### Task to complete
Set down the line that has "DHT2: DHT22 -> DHT11" and each line beneath it, through the last line of the entries, exactly and with no others.

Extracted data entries
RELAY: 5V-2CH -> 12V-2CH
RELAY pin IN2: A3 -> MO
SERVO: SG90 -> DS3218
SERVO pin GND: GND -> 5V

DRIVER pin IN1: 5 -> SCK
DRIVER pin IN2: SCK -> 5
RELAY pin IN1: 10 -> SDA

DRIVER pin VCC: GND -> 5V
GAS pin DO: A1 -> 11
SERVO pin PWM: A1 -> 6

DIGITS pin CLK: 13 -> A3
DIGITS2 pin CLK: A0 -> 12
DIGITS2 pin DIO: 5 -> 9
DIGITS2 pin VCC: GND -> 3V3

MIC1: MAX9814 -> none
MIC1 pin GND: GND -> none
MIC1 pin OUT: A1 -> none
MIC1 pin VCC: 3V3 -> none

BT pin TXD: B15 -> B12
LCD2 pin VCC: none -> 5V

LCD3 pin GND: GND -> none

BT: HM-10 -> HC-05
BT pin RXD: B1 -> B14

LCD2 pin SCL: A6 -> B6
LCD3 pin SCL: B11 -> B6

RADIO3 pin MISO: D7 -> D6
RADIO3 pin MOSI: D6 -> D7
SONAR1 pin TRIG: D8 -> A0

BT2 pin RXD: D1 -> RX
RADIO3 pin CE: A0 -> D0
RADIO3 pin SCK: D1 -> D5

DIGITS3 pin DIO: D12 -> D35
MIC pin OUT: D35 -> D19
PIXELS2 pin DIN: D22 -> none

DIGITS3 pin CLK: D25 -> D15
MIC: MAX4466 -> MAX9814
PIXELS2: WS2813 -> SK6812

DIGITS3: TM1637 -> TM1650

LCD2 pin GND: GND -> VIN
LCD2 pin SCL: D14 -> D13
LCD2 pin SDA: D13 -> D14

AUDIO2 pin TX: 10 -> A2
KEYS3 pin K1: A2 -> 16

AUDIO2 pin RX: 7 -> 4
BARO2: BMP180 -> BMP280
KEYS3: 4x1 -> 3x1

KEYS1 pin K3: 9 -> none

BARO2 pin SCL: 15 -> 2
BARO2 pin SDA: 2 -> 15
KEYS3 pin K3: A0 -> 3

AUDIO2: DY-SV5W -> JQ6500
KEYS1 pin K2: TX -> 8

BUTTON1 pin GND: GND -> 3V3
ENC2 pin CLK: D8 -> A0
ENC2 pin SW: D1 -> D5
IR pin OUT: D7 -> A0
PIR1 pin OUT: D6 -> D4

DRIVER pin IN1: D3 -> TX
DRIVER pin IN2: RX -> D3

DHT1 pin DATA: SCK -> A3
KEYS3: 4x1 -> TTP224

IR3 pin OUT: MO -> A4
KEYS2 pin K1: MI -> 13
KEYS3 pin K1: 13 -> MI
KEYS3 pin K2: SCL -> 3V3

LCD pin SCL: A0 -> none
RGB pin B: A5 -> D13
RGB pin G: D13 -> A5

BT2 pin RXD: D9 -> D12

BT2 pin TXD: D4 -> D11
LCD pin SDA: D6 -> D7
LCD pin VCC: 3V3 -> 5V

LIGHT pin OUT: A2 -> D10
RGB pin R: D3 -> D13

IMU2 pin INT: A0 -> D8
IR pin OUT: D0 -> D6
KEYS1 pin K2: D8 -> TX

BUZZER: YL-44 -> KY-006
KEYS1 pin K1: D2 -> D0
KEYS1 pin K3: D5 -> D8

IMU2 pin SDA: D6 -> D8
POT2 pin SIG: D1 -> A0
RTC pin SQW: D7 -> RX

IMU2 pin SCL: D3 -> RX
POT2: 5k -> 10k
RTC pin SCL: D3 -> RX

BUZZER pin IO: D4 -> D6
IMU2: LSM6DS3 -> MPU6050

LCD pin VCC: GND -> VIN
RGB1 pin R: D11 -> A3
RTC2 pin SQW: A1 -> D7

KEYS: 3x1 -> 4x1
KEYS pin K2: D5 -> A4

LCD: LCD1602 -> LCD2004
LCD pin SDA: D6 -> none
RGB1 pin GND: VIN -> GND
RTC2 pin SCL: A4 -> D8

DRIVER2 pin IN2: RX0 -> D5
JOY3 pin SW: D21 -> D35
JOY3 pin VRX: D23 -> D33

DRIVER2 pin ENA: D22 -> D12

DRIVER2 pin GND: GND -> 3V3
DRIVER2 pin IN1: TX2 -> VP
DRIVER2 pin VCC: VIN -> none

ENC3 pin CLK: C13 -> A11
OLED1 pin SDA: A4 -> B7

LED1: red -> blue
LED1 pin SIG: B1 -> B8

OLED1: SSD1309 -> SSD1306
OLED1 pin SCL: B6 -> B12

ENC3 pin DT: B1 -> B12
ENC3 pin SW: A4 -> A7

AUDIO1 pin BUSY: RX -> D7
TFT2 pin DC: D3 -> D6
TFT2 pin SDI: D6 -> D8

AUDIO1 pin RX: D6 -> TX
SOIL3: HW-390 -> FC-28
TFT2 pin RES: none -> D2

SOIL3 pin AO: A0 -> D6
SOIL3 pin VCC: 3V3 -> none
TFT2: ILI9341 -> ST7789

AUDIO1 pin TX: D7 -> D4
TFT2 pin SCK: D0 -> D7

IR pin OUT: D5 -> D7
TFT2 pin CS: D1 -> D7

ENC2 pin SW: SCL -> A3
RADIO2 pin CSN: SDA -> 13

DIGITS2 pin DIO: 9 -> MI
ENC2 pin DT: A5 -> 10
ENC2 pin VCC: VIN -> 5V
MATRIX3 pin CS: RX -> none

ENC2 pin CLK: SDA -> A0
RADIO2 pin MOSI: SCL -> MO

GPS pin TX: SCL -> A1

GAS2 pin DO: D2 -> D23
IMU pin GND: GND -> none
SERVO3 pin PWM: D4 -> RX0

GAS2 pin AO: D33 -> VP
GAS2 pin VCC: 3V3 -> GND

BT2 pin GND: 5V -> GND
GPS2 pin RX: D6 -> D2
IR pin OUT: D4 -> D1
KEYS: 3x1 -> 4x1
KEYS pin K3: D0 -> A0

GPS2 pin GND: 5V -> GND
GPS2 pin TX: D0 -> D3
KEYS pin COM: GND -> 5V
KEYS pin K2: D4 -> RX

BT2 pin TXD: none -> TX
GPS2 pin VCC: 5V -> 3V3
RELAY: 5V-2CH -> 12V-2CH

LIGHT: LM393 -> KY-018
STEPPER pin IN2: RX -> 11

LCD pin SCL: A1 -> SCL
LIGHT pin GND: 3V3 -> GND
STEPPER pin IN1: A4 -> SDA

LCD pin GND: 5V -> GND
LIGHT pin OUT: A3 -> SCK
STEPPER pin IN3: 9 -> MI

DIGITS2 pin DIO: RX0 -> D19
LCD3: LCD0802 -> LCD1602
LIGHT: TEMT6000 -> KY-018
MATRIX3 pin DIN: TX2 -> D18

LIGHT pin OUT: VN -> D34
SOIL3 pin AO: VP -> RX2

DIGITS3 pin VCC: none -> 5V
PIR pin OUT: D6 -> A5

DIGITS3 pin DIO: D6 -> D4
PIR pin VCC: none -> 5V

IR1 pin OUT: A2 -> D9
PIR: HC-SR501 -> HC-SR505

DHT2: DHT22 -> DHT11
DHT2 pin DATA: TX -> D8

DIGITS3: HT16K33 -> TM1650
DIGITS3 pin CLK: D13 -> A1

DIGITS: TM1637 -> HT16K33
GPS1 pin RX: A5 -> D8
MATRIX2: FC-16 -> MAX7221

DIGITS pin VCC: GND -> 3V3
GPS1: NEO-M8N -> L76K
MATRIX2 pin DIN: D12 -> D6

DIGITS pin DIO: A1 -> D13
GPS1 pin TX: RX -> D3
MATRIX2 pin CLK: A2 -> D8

### Task response
DHT2: DHT22 -> DHT11
DHT2 pin DATA: TX -> D8

DIGITS3: HT16K33 -> TM1650
DIGITS3 pin CLK: D13 -> A1

DIGITS: TM1637 -> HT16K33
GPS1 pin RX: A5 -> D8
MATRIX2: FC-16 -> MAX7221

DIGITS pin VCC: GND -> 3V3
GPS1: NEO-M8N -> L76K
MATRIX2 pin DIN: D12 -> D6

DIGITS pin DIO: A1 -> D13
GPS1 pin TX: RX -> D3
MATRIX2 pin CLK: A2 -> D8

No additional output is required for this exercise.